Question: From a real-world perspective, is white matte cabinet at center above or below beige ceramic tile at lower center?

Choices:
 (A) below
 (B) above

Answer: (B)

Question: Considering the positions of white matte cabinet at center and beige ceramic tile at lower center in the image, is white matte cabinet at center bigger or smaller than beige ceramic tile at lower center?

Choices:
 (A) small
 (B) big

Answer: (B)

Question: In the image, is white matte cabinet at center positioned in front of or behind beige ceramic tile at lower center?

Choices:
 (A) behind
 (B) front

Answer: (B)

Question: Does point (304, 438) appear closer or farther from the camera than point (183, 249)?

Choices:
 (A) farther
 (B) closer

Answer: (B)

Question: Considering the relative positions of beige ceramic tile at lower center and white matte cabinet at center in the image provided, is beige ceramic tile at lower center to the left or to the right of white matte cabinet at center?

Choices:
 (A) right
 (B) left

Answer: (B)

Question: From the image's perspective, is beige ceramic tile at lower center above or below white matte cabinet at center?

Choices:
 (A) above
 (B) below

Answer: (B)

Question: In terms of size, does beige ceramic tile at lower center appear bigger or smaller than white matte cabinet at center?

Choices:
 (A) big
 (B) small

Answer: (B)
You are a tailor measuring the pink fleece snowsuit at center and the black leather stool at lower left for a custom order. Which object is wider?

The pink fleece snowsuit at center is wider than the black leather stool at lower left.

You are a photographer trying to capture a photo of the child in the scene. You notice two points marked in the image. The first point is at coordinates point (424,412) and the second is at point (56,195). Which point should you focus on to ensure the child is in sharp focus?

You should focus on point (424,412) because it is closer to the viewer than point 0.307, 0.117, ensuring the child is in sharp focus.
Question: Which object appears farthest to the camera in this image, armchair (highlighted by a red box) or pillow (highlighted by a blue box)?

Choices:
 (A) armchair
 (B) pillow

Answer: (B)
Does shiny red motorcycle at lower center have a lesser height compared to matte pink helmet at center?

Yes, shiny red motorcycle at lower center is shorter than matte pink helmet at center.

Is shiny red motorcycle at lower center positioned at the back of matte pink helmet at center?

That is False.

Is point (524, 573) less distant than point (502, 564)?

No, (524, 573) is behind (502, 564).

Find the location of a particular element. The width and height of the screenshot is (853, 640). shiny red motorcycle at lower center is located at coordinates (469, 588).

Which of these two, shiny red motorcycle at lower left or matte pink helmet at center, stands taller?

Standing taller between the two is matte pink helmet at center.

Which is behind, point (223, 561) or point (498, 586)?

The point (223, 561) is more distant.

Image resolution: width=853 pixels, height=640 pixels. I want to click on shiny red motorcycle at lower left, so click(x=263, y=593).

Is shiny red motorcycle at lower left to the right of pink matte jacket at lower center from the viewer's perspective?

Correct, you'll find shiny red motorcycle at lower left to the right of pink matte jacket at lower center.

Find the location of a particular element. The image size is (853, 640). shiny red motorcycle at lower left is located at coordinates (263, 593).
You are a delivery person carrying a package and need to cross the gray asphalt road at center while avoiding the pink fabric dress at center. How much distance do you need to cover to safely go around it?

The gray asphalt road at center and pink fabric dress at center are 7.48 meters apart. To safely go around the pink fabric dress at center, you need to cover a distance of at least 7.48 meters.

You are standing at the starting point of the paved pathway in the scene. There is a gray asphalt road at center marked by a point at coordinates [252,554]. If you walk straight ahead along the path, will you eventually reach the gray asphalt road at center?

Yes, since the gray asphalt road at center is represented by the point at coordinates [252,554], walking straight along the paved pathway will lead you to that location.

---

◆ BRIEF
Reproduce verbatim the stretch of the records from the line containing "That is False." through the end of the records, with both ends included.

◆ COMPLETE RESPONSE
That is False.

Is point (524, 573) less distant than point (502, 564)?

No, (524, 573) is behind (502, 564).

Find the location of a particular element. The width and height of the screenshot is (853, 640). shiny red motorcycle at lower center is located at coordinates (469, 588).

Which of these two, shiny red motorcycle at lower left or matte pink helmet at center, stands taller?

Standing taller between the two is matte pink helmet at center.

Which is behind, point (223, 561) or point (498, 586)?

The point (223, 561) is more distant.

Image resolution: width=853 pixels, height=640 pixels. I want to click on shiny red motorcycle at lower left, so click(x=263, y=593).

Is shiny red motorcycle at lower left to the right of pink matte jacket at lower center from the viewer's perspective?

Correct, you'll find shiny red motorcycle at lower left to the right of pink matte jacket at lower center.

Find the location of a particular element. The image size is (853, 640). shiny red motorcycle at lower left is located at coordinates (263, 593).
You are a delivery person carrying a package and need to cross the gray asphalt road at center while avoiding the pink fabric dress at center. How much distance do you need to cover to safely go around it?

The gray asphalt road at center and pink fabric dress at center are 7.48 meters apart. To safely go around the pink fabric dress at center, you need to cover a distance of at least 7.48 meters.

You are standing at the starting point of the paved pathway in the scene. There is a gray asphalt road at center marked by a point at coordinates [252,554]. If you walk straight ahead along the path, will you eventually reach the gray asphalt road at center?

Yes, since the gray asphalt road at center is represented by the point at coordinates [252,554], walking straight along the paved pathway will lead you to that location.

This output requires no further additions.